Exercise directions: Each line of the listing below must be retyped exactly, with images left out.

Data below:
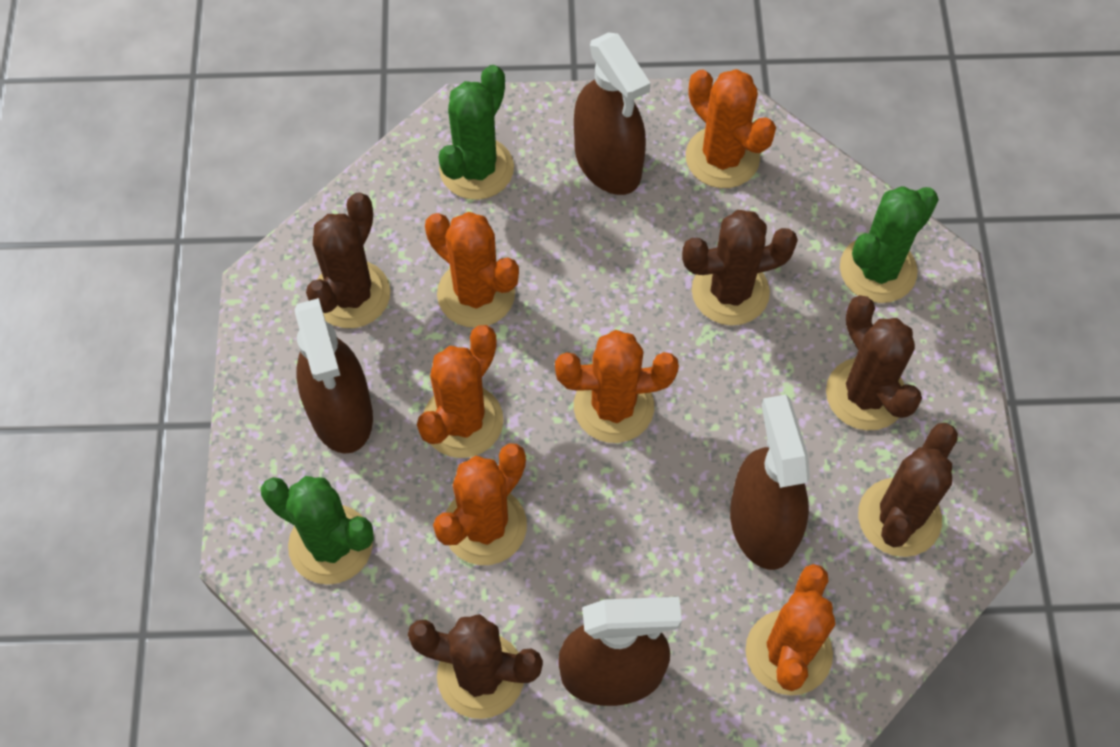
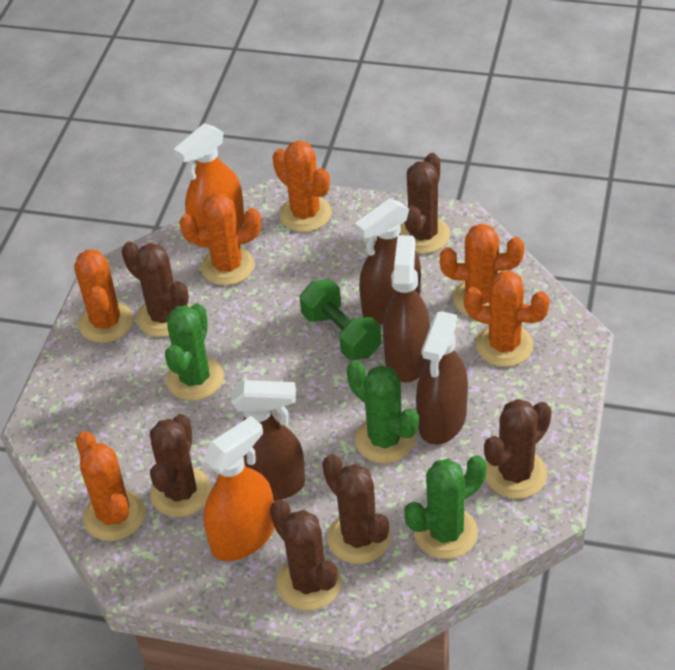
brown cactus: 5 -> 6
green dumbbell: 0 -> 1
orange spray bottle: 0 -> 2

Result:
brown cactus: 5 -> 6
green dumbbell: 0 -> 1
orange spray bottle: 0 -> 2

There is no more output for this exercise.